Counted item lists
=-=-=

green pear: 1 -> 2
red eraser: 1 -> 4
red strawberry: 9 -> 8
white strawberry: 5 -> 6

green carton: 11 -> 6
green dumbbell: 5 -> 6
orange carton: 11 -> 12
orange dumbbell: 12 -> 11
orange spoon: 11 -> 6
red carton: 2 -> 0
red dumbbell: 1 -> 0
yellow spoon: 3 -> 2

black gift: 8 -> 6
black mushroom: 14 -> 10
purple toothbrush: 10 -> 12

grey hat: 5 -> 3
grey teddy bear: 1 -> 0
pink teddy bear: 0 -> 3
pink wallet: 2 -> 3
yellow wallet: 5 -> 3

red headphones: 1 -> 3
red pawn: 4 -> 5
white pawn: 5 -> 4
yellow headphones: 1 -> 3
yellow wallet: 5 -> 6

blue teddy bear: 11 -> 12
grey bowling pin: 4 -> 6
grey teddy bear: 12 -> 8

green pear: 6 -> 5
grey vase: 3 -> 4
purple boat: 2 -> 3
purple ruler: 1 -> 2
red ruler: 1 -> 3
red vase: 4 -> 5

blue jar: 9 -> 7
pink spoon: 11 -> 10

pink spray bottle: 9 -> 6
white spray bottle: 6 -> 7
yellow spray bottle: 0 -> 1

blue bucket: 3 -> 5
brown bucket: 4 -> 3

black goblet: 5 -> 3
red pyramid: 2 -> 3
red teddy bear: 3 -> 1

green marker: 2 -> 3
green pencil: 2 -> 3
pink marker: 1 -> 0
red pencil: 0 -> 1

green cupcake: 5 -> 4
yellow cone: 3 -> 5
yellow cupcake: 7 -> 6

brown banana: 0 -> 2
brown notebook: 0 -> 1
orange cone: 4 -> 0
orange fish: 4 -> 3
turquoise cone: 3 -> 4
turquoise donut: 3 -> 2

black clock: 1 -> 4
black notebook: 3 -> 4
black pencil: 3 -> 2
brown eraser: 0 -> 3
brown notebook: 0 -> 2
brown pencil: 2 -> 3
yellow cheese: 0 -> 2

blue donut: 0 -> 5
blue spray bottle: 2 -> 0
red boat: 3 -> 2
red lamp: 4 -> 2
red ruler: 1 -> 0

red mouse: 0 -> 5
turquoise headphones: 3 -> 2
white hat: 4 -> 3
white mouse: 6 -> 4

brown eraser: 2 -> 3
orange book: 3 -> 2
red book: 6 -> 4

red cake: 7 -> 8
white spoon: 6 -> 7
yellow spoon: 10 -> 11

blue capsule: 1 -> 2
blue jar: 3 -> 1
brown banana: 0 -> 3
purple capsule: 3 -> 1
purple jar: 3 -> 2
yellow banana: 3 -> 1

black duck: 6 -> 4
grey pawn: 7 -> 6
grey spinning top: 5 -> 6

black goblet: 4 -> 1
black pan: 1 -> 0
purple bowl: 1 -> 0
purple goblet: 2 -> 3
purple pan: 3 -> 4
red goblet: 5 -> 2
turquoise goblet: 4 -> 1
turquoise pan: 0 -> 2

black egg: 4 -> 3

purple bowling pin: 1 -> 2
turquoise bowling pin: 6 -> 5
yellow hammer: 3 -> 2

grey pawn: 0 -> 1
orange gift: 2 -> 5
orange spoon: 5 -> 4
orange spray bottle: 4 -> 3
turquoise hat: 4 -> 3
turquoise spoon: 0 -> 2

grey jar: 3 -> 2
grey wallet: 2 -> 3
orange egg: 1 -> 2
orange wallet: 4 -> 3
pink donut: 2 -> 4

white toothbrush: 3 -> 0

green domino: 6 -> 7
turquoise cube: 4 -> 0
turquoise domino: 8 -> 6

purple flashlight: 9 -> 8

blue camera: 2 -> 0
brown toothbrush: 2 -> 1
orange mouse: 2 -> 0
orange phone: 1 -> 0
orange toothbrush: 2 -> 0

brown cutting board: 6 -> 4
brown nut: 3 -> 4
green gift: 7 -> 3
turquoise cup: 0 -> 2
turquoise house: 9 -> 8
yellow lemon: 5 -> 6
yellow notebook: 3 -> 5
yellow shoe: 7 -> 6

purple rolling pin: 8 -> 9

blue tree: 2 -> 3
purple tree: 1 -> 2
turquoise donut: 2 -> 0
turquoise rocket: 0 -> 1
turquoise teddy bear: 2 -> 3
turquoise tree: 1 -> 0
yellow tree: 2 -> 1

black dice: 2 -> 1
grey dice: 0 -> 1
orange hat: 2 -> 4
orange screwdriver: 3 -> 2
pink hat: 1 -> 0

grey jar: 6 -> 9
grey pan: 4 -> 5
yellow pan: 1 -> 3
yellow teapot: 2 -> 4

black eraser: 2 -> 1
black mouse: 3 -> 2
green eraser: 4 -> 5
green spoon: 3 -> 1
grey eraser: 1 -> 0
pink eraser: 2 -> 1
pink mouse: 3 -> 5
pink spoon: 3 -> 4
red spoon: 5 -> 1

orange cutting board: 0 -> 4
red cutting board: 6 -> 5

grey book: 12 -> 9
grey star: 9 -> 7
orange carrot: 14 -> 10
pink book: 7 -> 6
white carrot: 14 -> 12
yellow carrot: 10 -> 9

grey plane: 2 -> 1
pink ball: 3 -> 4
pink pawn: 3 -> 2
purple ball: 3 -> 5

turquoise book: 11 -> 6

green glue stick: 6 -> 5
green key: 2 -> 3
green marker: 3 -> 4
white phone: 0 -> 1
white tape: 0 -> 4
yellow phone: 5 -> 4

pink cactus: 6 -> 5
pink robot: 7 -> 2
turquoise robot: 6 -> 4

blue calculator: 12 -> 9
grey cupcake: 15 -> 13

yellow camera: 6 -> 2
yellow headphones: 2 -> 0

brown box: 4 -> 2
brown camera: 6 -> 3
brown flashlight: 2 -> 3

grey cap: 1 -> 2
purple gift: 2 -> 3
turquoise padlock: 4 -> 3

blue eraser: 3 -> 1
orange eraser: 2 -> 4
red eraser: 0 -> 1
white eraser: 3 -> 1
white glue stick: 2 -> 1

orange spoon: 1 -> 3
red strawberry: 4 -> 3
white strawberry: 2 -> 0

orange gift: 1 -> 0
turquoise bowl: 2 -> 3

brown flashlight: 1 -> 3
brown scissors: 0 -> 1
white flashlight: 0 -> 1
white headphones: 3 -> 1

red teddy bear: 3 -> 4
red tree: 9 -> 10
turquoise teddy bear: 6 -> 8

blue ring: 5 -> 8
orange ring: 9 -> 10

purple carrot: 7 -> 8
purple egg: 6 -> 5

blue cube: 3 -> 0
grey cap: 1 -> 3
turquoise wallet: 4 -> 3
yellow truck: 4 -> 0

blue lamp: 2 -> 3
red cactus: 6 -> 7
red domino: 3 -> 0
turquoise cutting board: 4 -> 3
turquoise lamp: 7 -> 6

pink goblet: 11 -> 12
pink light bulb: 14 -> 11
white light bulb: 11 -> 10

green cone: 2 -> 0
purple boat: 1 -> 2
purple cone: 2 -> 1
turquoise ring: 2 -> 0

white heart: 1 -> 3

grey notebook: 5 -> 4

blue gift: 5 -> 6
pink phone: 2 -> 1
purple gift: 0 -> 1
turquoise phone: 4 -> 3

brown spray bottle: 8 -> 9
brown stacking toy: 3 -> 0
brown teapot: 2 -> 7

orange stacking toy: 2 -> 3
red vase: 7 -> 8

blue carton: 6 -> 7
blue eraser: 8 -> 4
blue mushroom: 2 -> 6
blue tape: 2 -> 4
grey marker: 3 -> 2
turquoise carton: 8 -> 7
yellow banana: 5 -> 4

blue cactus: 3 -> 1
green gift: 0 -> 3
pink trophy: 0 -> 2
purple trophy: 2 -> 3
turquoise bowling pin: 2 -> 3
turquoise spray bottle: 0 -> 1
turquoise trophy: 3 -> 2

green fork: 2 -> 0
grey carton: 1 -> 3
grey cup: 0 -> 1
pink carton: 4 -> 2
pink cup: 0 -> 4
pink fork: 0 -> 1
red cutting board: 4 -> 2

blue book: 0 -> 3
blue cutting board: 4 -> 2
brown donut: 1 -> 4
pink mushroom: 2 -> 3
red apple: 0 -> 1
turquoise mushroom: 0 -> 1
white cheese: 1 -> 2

=-=-=

→ Task to carry out:
Starting with the line that contains "pink cup: 0 -> 4", restate every line through the end of the records above, exactly and with no other lines.

→ Task answer:
pink cup: 0 -> 4
pink fork: 0 -> 1
red cutting board: 4 -> 2

blue book: 0 -> 3
blue cutting board: 4 -> 2
brown donut: 1 -> 4
pink mushroom: 2 -> 3
red apple: 0 -> 1
turquoise mushroom: 0 -> 1
white cheese: 1 -> 2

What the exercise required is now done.